● Problem to solve
Beginning at the top of the data below, write out every line exactly until you reach the line with "(514, 421) = (455, 300): none -> green tree", and include that line.

● Exercise data
******

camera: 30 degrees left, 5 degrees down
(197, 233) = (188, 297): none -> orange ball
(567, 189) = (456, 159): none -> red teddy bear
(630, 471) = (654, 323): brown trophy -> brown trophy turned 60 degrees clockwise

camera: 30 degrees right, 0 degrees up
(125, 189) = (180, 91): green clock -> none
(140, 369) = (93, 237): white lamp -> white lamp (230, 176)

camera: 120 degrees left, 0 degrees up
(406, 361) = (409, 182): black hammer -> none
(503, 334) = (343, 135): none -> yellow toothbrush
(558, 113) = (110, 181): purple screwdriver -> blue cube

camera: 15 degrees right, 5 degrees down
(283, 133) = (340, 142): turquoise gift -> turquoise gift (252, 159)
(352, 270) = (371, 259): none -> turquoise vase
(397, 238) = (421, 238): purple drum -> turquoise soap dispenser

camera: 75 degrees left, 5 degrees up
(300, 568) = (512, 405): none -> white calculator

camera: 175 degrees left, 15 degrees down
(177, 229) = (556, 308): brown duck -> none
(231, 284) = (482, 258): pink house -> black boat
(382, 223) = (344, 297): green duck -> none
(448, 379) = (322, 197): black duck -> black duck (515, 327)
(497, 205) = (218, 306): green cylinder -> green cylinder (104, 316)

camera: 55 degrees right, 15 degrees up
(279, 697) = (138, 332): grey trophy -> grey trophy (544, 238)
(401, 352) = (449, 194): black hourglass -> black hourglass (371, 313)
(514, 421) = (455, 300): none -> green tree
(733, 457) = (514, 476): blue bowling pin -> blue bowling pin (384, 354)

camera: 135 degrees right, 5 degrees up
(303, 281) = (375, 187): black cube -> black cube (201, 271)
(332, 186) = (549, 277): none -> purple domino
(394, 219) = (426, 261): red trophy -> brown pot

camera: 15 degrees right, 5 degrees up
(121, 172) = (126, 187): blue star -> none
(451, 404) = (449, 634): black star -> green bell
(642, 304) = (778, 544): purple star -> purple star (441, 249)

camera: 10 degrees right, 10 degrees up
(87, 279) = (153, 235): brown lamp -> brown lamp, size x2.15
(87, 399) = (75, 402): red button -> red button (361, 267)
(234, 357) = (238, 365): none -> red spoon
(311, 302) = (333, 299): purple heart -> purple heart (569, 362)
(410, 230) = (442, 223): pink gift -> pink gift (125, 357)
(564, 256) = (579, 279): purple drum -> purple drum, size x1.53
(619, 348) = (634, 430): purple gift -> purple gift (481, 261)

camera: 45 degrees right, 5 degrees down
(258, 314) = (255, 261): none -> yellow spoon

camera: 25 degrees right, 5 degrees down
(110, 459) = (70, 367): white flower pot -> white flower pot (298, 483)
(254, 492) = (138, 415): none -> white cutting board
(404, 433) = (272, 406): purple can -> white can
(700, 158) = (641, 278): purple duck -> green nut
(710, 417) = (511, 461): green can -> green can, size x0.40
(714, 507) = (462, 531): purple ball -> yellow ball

******

● Output for this task
camera: 30 degrees left, 5 degrees down
(197, 233) = (188, 297): none -> orange ball
(567, 189) = (456, 159): none -> red teddy bear
(630, 471) = (654, 323): brown trophy -> brown trophy turned 60 degrees clockwise

camera: 30 degrees right, 0 degrees up
(125, 189) = (180, 91): green clock -> none
(140, 369) = (93, 237): white lamp -> white lamp (230, 176)

camera: 120 degrees left, 0 degrees up
(406, 361) = (409, 182): black hammer -> none
(503, 334) = (343, 135): none -> yellow toothbrush
(558, 113) = (110, 181): purple screwdriver -> blue cube

camera: 15 degrees right, 5 degrees down
(283, 133) = (340, 142): turquoise gift -> turquoise gift (252, 159)
(352, 270) = (371, 259): none -> turquoise vase
(397, 238) = (421, 238): purple drum -> turquoise soap dispenser

camera: 75 degrees left, 5 degrees up
(300, 568) = (512, 405): none -> white calculator

camera: 175 degrees left, 15 degrees down
(177, 229) = (556, 308): brown duck -> none
(231, 284) = (482, 258): pink house -> black boat
(382, 223) = (344, 297): green duck -> none
(448, 379) = (322, 197): black duck -> black duck (515, 327)
(497, 205) = (218, 306): green cylinder -> green cylinder (104, 316)

camera: 55 degrees right, 15 degrees up
(279, 697) = (138, 332): grey trophy -> grey trophy (544, 238)
(401, 352) = (449, 194): black hourglass -> black hourglass (371, 313)
(514, 421) = (455, 300): none -> green tree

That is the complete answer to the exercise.